Each line in the records below, from the one that contains "black cylinder (1st from left)" to the one that contains "red ball (2nd from left)", should be reproduced exactly, the first and last included.

BEGIN DATA FOR THIS TASK

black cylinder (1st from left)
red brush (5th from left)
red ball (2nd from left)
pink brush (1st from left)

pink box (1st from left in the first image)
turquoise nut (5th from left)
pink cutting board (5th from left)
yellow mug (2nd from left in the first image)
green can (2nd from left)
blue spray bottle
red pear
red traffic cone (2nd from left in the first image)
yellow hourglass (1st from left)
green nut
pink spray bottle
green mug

END DATA FOR THIS TASK
BEGIN DATA FOR THIS TASK

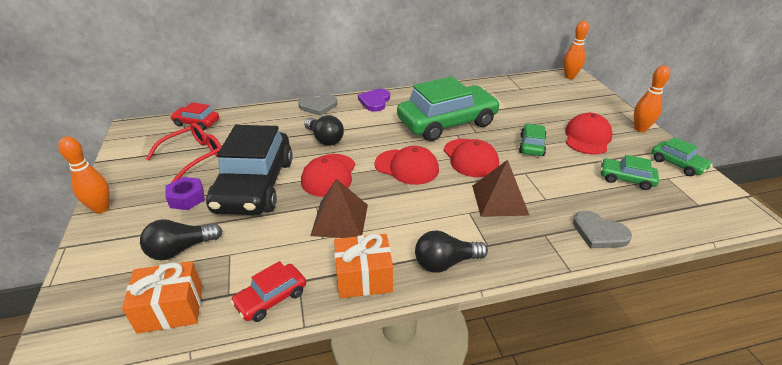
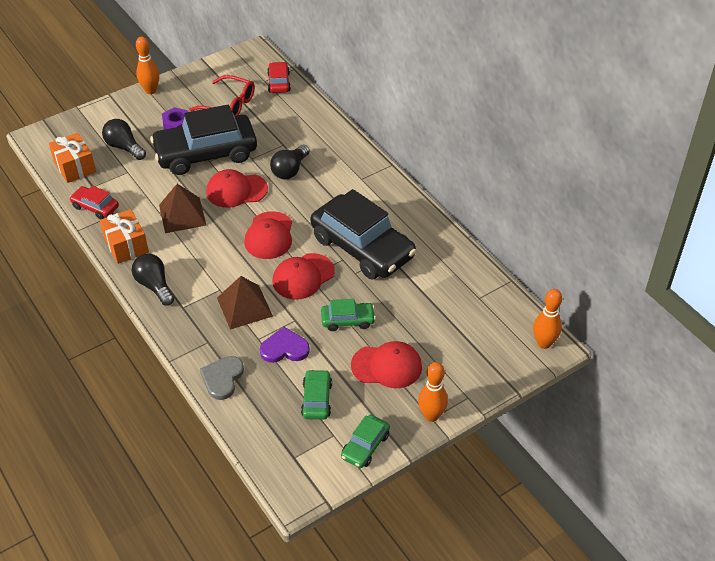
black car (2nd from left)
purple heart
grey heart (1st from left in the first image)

END DATA FOR THIS TASK

RESULT:
black cylinder (1st from left)
red brush (5th from left)
red ball (2nd from left)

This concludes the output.